● **WHAT TO PRODUCE**: Output only the stretch of the listing that starts at the line containing "Charts 59 - Cresttis: [831,432,1181,584]" and ends at the line containing "Internal Photos: [351,321,611,525]", reproduced exactly with both ends.

● **THE INPUT**:
•••••

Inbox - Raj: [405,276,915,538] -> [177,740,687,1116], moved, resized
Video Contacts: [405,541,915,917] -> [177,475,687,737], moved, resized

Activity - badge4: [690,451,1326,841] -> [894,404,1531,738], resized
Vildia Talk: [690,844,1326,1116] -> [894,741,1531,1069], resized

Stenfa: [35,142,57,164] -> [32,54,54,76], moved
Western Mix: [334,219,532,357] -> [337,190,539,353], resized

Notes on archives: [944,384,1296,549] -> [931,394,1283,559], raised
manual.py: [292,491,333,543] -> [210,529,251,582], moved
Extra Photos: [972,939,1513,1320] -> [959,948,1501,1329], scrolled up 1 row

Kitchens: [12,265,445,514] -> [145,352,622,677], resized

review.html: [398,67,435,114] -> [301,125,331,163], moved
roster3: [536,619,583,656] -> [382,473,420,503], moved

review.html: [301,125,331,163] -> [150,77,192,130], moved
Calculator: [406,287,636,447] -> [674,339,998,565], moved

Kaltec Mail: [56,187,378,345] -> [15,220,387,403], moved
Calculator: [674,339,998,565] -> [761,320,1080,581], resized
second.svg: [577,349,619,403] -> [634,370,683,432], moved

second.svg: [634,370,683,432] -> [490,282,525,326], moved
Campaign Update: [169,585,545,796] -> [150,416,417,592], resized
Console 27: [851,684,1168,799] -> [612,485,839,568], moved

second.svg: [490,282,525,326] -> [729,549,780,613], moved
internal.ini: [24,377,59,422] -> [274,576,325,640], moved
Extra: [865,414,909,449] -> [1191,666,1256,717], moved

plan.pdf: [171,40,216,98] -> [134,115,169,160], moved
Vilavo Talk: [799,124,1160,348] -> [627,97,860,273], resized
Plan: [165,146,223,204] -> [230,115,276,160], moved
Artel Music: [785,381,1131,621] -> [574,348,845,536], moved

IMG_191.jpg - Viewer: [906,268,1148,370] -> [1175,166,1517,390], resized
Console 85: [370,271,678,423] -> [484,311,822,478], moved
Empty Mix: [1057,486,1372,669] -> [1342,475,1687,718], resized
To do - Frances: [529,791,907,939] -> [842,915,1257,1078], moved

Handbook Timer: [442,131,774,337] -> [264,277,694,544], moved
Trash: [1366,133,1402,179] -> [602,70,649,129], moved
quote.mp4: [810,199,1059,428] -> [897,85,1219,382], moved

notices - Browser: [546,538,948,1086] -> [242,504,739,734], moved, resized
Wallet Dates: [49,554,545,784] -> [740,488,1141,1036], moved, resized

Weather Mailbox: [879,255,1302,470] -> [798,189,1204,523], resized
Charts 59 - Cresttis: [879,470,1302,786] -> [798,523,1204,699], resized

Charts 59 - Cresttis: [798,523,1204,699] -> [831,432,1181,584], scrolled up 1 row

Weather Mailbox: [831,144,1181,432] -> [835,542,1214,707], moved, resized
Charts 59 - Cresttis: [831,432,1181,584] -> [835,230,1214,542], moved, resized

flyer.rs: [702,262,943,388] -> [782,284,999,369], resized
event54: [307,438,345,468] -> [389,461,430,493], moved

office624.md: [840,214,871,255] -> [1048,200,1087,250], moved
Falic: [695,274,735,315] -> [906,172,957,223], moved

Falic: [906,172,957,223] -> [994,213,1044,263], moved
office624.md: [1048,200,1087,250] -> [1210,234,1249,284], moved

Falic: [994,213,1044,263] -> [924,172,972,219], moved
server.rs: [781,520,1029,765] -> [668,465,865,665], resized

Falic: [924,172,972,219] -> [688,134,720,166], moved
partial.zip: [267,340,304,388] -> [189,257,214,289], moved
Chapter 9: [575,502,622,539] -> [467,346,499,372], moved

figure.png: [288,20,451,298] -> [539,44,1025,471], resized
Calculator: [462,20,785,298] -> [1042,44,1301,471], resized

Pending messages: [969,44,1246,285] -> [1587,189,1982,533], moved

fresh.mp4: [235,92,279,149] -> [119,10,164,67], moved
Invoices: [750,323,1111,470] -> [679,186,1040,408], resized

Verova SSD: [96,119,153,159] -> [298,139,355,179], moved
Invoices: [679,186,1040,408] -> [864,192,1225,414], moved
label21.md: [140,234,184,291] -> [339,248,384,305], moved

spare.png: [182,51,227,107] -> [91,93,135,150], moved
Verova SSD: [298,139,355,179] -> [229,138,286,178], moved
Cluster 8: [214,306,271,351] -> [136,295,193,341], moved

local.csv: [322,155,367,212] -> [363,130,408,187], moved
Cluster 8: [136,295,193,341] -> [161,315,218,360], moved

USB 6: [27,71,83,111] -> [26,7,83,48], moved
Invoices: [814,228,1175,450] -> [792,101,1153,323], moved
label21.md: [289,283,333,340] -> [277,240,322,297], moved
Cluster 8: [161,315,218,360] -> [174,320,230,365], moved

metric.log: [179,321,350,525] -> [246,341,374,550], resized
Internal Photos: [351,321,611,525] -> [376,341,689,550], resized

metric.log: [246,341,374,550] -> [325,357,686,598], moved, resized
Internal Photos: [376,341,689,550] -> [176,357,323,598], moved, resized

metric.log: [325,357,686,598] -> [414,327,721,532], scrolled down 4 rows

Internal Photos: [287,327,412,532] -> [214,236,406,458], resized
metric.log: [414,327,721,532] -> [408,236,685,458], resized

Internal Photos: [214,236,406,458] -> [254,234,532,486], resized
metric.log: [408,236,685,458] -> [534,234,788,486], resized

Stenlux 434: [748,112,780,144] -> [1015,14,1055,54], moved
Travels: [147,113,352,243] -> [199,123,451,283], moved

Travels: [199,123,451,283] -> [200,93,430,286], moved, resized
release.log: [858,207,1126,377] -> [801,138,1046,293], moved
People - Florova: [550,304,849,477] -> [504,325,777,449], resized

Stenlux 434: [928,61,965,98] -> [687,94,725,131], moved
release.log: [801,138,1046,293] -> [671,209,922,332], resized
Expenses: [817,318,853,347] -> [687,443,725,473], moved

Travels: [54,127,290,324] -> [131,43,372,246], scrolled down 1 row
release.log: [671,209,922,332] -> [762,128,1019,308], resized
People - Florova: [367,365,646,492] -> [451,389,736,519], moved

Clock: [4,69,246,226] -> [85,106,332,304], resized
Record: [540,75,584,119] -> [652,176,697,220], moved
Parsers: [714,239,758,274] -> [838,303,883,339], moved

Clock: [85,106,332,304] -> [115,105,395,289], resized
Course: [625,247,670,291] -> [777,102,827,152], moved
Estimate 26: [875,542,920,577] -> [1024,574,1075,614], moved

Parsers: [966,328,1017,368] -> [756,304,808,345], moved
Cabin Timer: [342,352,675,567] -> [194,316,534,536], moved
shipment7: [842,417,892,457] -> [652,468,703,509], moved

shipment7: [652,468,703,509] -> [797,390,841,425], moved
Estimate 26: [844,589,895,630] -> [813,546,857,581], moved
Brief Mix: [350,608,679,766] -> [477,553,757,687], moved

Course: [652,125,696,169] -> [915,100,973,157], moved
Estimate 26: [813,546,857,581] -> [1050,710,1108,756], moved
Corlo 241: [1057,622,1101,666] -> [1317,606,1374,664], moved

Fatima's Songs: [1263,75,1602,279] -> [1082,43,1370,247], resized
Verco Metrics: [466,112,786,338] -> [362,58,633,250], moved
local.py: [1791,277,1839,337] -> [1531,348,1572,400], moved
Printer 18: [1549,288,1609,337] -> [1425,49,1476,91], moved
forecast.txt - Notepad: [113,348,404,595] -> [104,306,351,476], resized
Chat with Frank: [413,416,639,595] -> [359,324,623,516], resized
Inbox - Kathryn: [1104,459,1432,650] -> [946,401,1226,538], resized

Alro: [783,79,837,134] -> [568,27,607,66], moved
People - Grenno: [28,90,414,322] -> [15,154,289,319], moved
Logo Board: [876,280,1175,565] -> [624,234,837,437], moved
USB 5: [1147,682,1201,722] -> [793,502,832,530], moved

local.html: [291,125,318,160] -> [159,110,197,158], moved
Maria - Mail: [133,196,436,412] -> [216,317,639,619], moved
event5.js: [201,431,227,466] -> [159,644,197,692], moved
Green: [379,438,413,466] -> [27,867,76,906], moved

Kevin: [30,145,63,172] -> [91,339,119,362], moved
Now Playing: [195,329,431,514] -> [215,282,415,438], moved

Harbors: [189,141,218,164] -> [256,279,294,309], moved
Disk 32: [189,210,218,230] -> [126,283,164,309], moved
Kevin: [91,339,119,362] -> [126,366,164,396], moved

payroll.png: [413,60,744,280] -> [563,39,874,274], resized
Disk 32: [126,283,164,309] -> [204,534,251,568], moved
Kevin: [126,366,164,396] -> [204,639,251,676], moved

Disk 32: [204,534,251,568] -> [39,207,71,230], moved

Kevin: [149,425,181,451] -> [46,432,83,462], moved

•••••

● **ANSWER TO THIS PROBLEM**:
Charts 59 - Cresttis: [831,432,1181,584] -> [835,230,1214,542], moved, resized

flyer.rs: [702,262,943,388] -> [782,284,999,369], resized
event54: [307,438,345,468] -> [389,461,430,493], moved

office624.md: [840,214,871,255] -> [1048,200,1087,250], moved
Falic: [695,274,735,315] -> [906,172,957,223], moved

Falic: [906,172,957,223] -> [994,213,1044,263], moved
office624.md: [1048,200,1087,250] -> [1210,234,1249,284], moved

Falic: [994,213,1044,263] -> [924,172,972,219], moved
server.rs: [781,520,1029,765] -> [668,465,865,665], resized

Falic: [924,172,972,219] -> [688,134,720,166], moved
partial.zip: [267,340,304,388] -> [189,257,214,289], moved
Chapter 9: [575,502,622,539] -> [467,346,499,372], moved

figure.png: [288,20,451,298] -> [539,44,1025,471], resized
Calculator: [462,20,785,298] -> [1042,44,1301,471], resized

Pending messages: [969,44,1246,285] -> [1587,189,1982,533], moved

fresh.mp4: [235,92,279,149] -> [119,10,164,67], moved
Invoices: [750,323,1111,470] -> [679,186,1040,408], resized

Verova SSD: [96,119,153,159] -> [298,139,355,179], moved
Invoices: [679,186,1040,408] -> [864,192,1225,414], moved
label21.md: [140,234,184,291] -> [339,248,384,305], moved

spare.png: [182,51,227,107] -> [91,93,135,150], moved
Verova SSD: [298,139,355,179] -> [229,138,286,178], moved
Cluster 8: [214,306,271,351] -> [136,295,193,341], moved

local.csv: [322,155,367,212] -> [363,130,408,187], moved
Cluster 8: [136,295,193,341] -> [161,315,218,360], moved

USB 6: [27,71,83,111] -> [26,7,83,48], moved
Invoices: [814,228,1175,450] -> [792,101,1153,323], moved
label21.md: [289,283,333,340] -> [277,240,322,297], moved
Cluster 8: [161,315,218,360] -> [174,320,230,365], moved

metric.log: [179,321,350,525] -> [246,341,374,550], resized
Internal Photos: [351,321,611,525] -> [376,341,689,550], resized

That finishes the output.